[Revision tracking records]
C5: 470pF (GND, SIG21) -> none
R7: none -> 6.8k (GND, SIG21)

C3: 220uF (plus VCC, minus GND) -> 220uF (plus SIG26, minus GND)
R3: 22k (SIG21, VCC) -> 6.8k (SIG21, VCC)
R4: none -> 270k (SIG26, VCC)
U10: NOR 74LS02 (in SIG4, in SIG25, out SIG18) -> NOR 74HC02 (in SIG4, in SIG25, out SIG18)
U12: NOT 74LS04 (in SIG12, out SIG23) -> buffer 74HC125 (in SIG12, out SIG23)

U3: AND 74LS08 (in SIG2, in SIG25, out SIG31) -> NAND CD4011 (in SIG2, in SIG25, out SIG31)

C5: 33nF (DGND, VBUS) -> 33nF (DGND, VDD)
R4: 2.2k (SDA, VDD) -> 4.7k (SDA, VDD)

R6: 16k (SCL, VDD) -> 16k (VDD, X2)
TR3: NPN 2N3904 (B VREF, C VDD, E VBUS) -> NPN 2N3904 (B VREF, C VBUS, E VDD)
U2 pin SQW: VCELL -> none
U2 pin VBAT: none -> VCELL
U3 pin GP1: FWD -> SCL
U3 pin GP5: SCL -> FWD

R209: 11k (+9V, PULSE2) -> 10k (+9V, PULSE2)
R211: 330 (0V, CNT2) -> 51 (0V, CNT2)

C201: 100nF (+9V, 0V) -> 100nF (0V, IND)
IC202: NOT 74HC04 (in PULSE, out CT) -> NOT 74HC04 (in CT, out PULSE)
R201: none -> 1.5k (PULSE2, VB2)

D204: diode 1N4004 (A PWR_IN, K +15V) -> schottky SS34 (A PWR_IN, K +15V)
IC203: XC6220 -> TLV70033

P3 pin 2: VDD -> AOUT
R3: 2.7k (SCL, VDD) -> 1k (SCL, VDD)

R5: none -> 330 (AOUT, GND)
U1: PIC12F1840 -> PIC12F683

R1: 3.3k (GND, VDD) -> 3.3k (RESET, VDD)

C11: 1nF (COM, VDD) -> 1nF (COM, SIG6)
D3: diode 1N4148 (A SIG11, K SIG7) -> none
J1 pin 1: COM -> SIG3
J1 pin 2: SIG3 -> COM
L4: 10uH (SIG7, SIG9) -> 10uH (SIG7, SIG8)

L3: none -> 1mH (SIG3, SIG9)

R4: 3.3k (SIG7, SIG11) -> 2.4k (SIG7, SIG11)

» TASK DETAILS: Reproduce the lines from the one with "R1: 3.3k (GND, VDD) -> 3.3k (RESET, VDD)" to the end of the data exactly, leaving out every earlier line.

» OUTPUT BELOW:
R1: 3.3k (GND, VDD) -> 3.3k (RESET, VDD)

C11: 1nF (COM, VDD) -> 1nF (COM, SIG6)
D3: diode 1N4148 (A SIG11, K SIG7) -> none
J1 pin 1: COM -> SIG3
J1 pin 2: SIG3 -> COM
L4: 10uH (SIG7, SIG9) -> 10uH (SIG7, SIG8)

L3: none -> 1mH (SIG3, SIG9)

R4: 3.3k (SIG7, SIG11) -> 2.4k (SIG7, SIG11)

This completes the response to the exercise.